(Extracted records)
┄┄┄┄┄┄┄┄┄┄

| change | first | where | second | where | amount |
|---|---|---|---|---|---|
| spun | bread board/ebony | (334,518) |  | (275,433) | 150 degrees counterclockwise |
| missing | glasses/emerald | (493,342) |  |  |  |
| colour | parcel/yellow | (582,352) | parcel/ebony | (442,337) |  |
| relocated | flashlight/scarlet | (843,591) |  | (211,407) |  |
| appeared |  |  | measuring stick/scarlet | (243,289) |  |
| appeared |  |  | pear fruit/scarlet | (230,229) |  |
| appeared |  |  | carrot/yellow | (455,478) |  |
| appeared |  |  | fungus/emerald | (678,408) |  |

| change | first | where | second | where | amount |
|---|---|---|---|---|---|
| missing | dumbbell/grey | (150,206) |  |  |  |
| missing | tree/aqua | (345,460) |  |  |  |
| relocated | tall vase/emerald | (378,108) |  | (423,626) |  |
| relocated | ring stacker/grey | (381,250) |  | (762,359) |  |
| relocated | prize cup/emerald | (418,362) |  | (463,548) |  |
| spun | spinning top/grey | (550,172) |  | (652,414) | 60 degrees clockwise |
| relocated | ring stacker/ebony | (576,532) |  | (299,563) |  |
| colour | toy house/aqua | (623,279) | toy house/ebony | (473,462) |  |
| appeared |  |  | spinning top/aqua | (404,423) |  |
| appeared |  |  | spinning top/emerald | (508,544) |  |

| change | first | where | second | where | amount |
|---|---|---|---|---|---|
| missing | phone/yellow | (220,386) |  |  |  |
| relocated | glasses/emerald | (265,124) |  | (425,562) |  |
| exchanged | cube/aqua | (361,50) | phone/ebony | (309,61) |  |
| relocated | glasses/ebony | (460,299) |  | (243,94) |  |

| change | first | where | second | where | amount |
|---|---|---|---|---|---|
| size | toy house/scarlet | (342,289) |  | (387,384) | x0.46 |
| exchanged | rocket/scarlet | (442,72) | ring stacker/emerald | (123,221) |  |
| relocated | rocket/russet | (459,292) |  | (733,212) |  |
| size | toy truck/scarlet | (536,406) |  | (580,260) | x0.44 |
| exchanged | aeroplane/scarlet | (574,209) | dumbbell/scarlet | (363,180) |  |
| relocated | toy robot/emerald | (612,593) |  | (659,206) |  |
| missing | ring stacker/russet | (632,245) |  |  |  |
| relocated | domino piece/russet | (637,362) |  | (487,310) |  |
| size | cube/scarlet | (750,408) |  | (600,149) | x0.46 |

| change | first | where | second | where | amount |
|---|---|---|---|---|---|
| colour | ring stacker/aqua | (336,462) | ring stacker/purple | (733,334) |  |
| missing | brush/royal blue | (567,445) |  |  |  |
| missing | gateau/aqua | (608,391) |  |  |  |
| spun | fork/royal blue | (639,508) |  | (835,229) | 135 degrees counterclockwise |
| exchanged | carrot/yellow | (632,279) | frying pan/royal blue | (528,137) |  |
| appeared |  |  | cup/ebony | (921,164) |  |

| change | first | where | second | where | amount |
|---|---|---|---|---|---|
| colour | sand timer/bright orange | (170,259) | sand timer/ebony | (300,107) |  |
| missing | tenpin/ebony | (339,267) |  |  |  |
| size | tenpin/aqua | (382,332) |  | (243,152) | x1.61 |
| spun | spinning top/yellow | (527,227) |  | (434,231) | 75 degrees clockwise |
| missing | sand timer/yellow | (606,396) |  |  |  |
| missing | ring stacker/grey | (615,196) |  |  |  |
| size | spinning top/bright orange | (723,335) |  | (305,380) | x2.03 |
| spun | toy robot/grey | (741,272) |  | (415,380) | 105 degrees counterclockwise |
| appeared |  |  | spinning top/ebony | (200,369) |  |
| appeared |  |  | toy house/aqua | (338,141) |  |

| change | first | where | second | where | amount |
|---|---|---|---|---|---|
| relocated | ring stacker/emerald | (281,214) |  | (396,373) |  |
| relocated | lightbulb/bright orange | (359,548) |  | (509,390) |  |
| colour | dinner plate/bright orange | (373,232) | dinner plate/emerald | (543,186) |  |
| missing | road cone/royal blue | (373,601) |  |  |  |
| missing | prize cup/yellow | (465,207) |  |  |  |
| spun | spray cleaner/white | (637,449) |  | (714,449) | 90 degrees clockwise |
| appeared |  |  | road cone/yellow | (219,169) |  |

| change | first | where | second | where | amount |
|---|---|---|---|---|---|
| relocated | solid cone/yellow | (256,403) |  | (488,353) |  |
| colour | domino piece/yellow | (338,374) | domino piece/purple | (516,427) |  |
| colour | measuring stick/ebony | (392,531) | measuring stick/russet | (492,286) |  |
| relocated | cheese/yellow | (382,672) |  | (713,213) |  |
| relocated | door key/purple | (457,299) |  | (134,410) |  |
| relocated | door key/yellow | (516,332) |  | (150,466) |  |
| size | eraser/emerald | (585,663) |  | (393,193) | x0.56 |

┄┄┄┄┄┄┄┄┄┄

Exercise directions:
The first line of the entries above and every line after it, up to and including the line with "carrot/yellow | (455,478)", should be set down exactly.

Answer space:
| change | first | where | second | where | amount |
|---|---|---|---|---|---|
| spun | bread board/ebony | (334,518) |  | (275,433) | 150 degrees counterclockwise |
| missing | glasses/emerald | (493,342) |  |  |  |
| colour | parcel/yellow | (582,352) | parcel/ebony | (442,337) |  |
| relocated | flashlight/scarlet | (843,591) |  | (211,407) |  |
| appeared |  |  | measuring stick/scarlet | (243,289) |  |
| appeared |  |  | pear fruit/scarlet | (230,229) |  |
| appeared |  |  | carrot/yellow | (455,478) |  |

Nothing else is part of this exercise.